» Work task
Copy exactly the line that contains "(481, 378) = (300, 537): purple" plus all remaining lines of the data, and leave out every line before it.

(Beginning of Record excerpts)

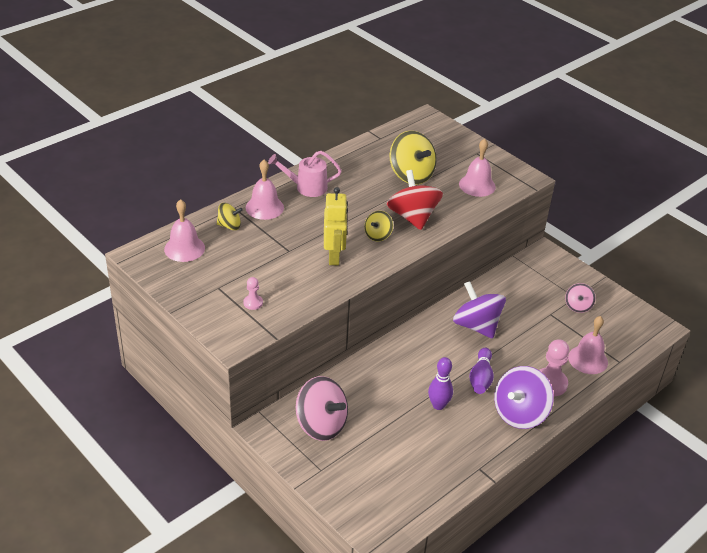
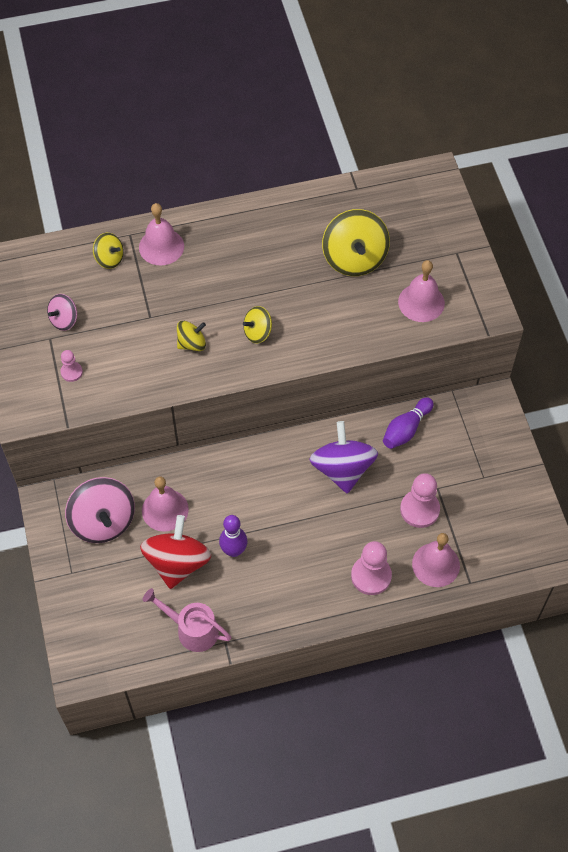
camera: 30 degrees right, 20 degrees up
(184, 248) = (46, 272): pink bell -> pink bell (165, 510)
(306, 187) = (224, 234): pink watering can -> pink watering can (192, 629)
(334, 256) = (192, 343): yellow robot -> yellow spinning top
(413, 217) = (314, 321): red spinning top -> red spinning top (177, 562)
(481, 378) = (300, 537): purple bowling pin -> purple bowling pin (406, 429)
(519, 413) = (312, 598): purple spinning top -> none
(549, 331) = (419, 509): none -> pink pawn
(578, 306) = (477, 491): pink spinning top -> pink spinning top (64, 320)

(End of Record excerpts)

» Output
(481, 378) = (300, 537): purple bowling pin -> purple bowling pin (406, 429)
(519, 413) = (312, 598): purple spinning top -> none
(549, 331) = (419, 509): none -> pink pawn
(578, 306) = (477, 491): pink spinning top -> pink spinning top (64, 320)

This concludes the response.